Quote every line of the data below as it stands, omitting pictures.
Top of Data to process
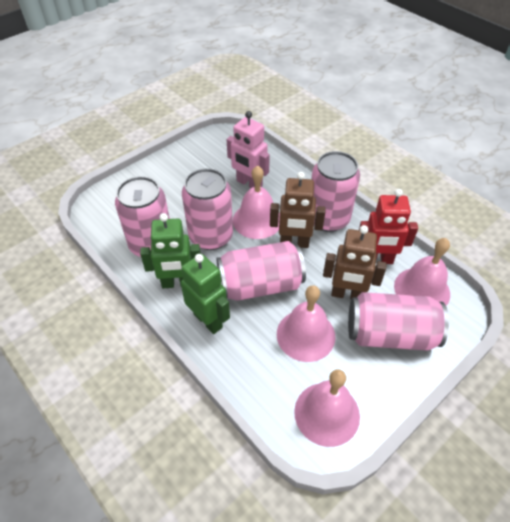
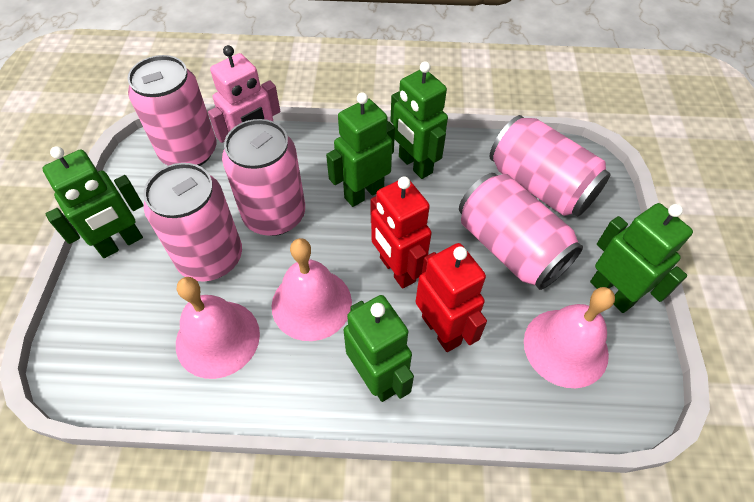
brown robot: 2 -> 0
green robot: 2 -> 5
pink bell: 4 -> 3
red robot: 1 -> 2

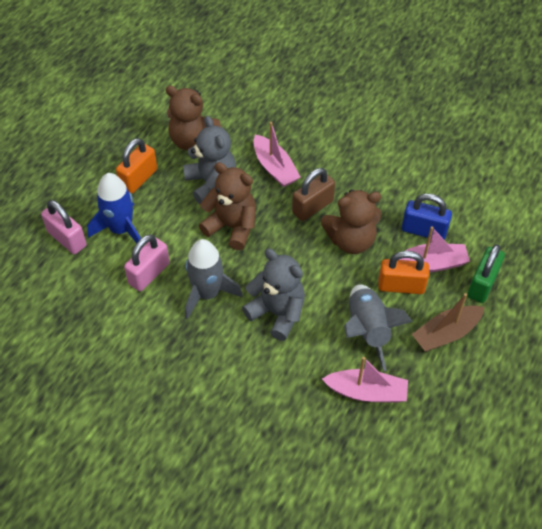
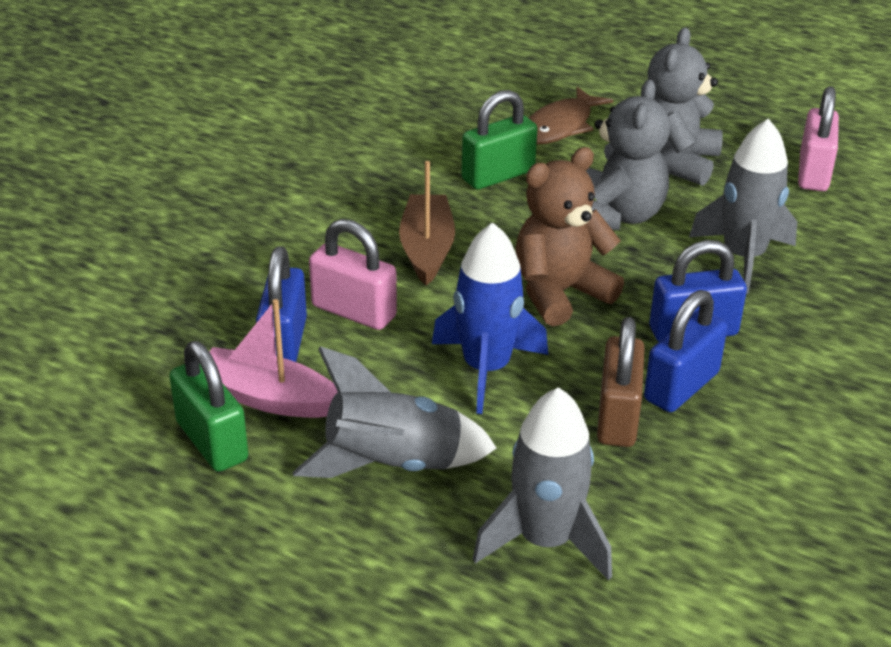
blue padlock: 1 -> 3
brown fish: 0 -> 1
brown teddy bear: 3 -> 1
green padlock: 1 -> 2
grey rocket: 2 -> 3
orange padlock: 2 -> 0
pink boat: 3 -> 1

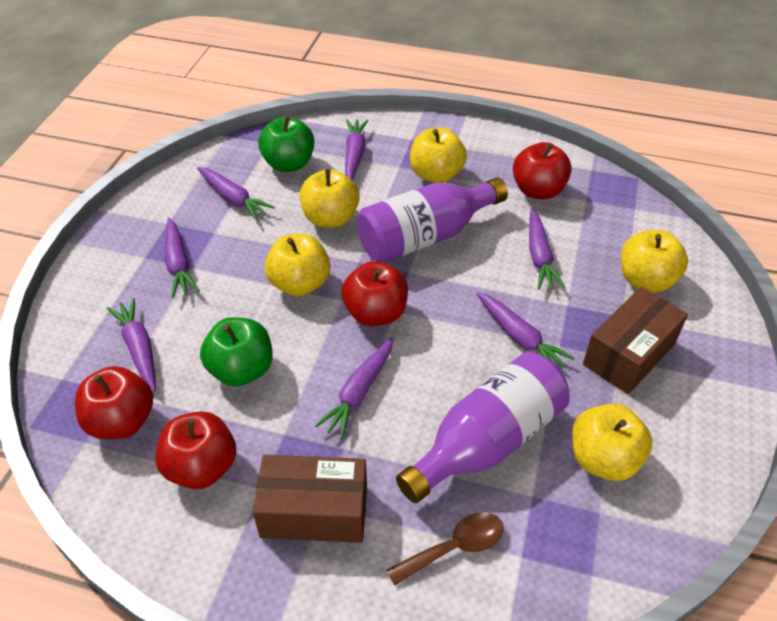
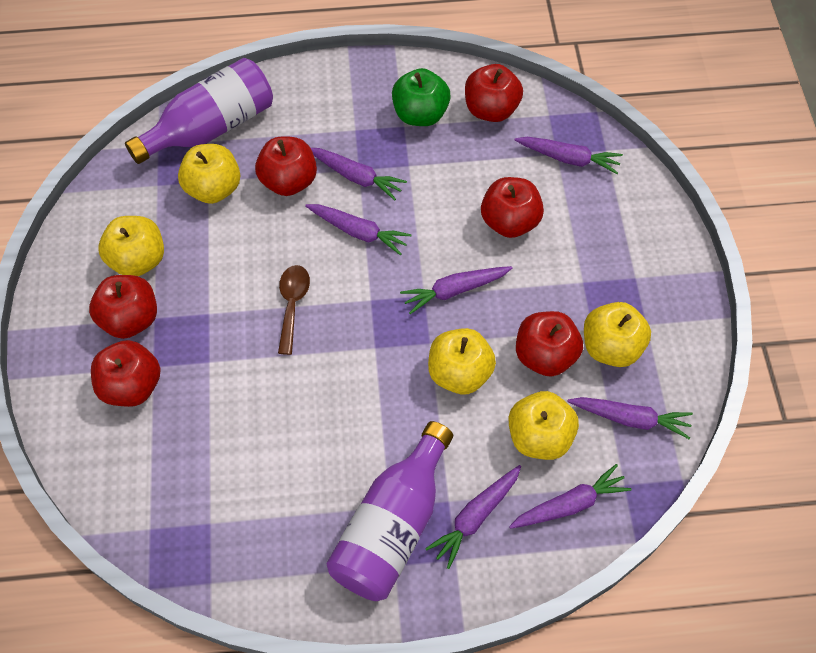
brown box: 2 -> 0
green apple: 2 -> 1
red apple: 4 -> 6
Bottom of Data to process
▶ _Written solution_:
brown robot: 2 -> 0
green robot: 2 -> 5
pink bell: 4 -> 3
red robot: 1 -> 2

blue padlock: 1 -> 3
brown fish: 0 -> 1
brown teddy bear: 3 -> 1
green padlock: 1 -> 2
grey rocket: 2 -> 3
orange padlock: 2 -> 0
pink boat: 3 -> 1

brown box: 2 -> 0
green apple: 2 -> 1
red apple: 4 -> 6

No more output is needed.